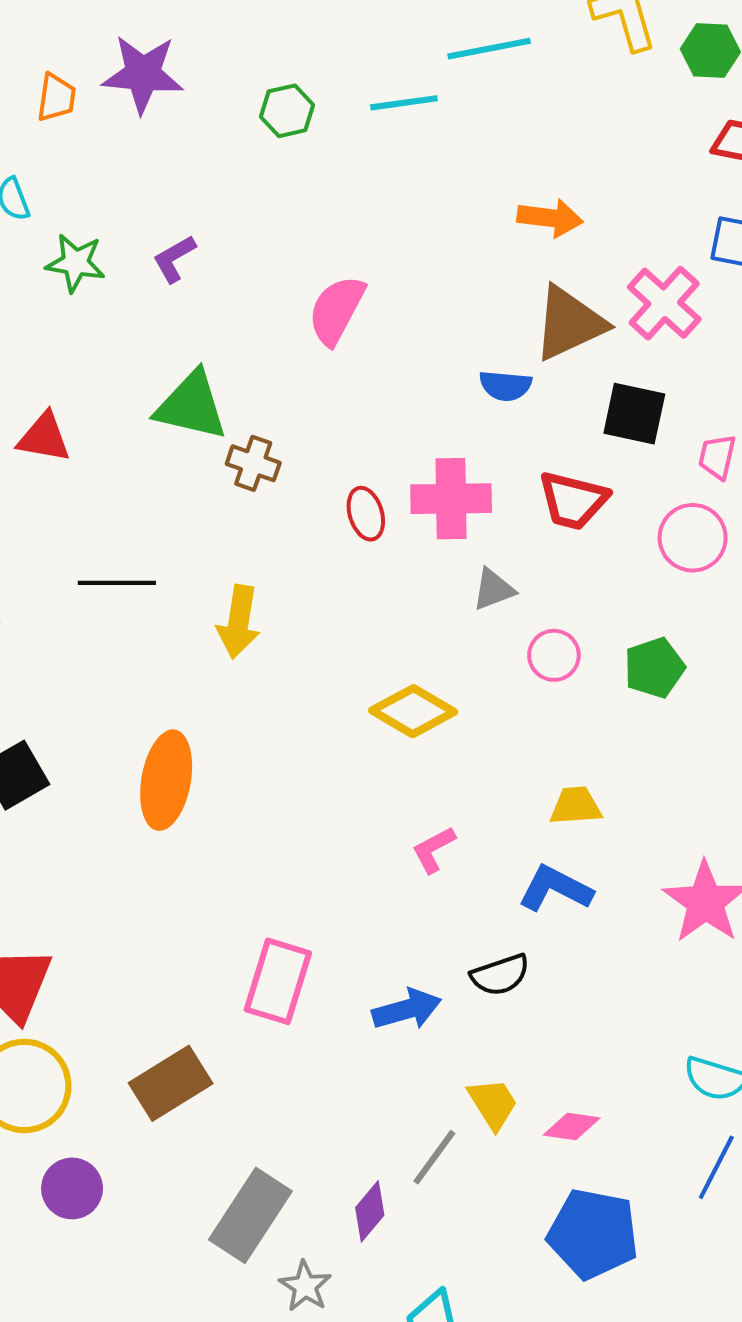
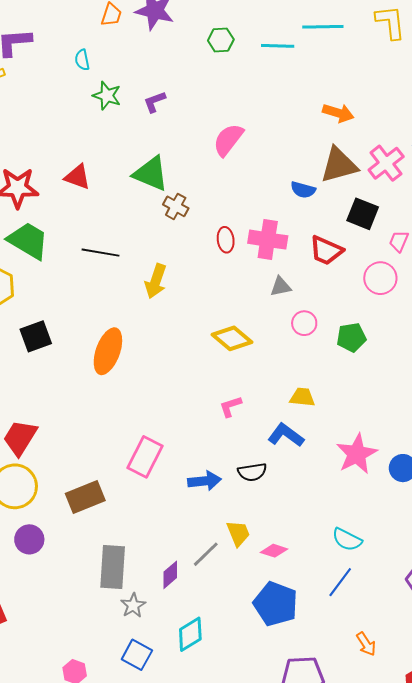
gray rectangle: (250, 1215) -> (113, 567), turned -39

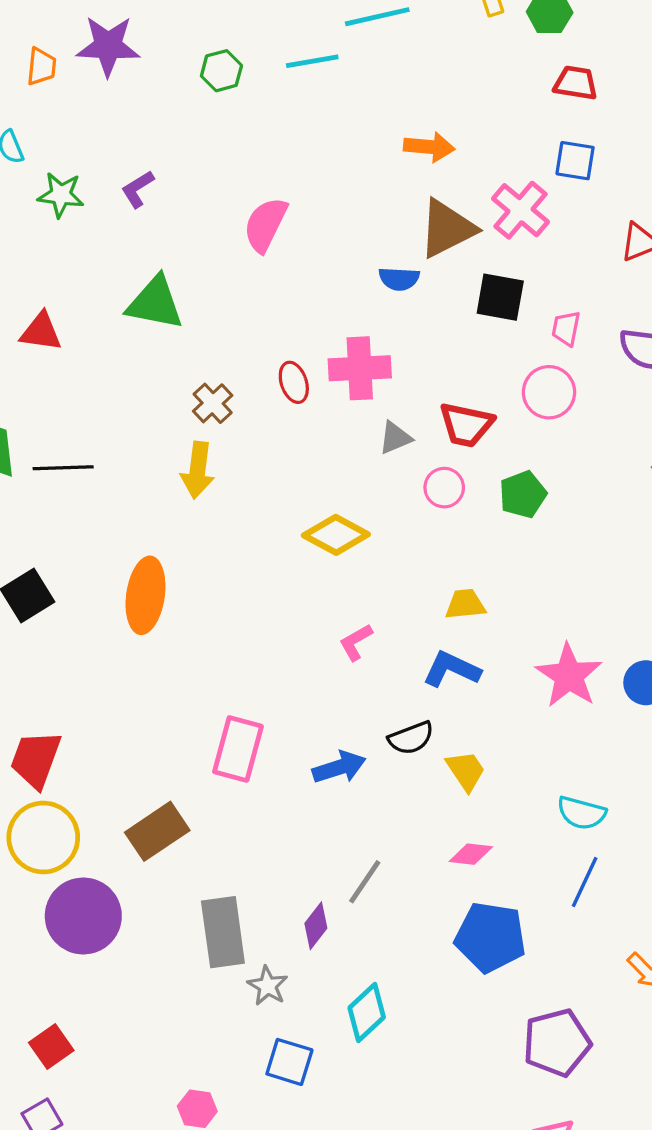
brown cross: (176, 206) -> (213, 403), moved, turned 30
red trapezoid: (326, 250) -> (466, 425), moved
black line: (100, 253) -> (63, 468), moved
yellow trapezoid: (238, 533) -> (466, 771), moved
purple circle: (29, 539) -> (83, 916), size x1.6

■ Assigned task
Every entry above, pictures excluded, needs to be duplicated exactly.

■ Exercise output
gray rectangle: (250, 1215) -> (113, 567), turned -39

brown cross: (176, 206) -> (213, 403), moved, turned 30
red trapezoid: (326, 250) -> (466, 425), moved
black line: (100, 253) -> (63, 468), moved
yellow trapezoid: (238, 533) -> (466, 771), moved
purple circle: (29, 539) -> (83, 916), size x1.6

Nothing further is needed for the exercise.